> **What to do**:
Go through the records below line by line and report how many lines include "down", giving the number only.

____________

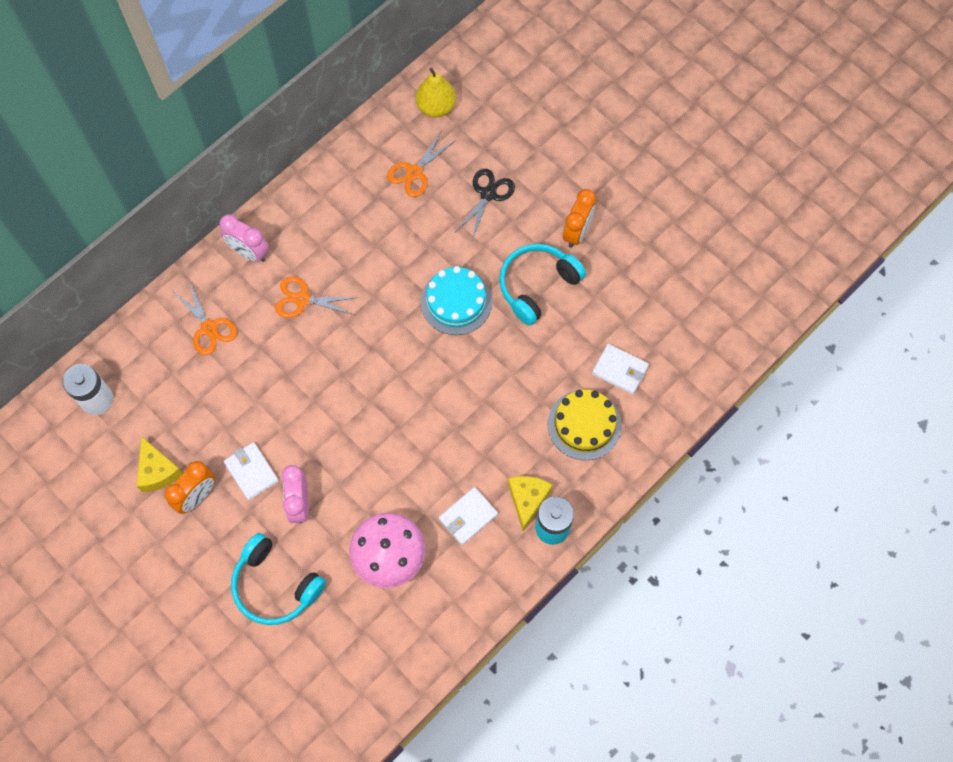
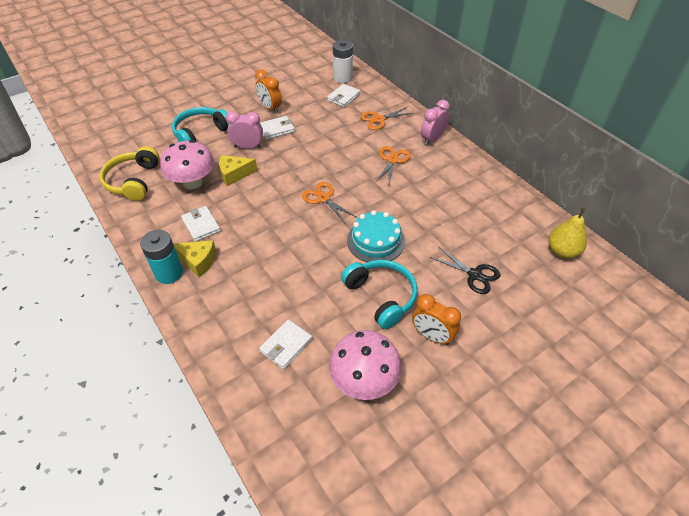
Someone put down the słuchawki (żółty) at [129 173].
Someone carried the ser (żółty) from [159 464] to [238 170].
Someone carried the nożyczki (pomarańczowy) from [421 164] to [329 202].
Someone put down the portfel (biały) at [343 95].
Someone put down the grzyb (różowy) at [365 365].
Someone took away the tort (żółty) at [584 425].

____________

> **Result for this exercise**:
3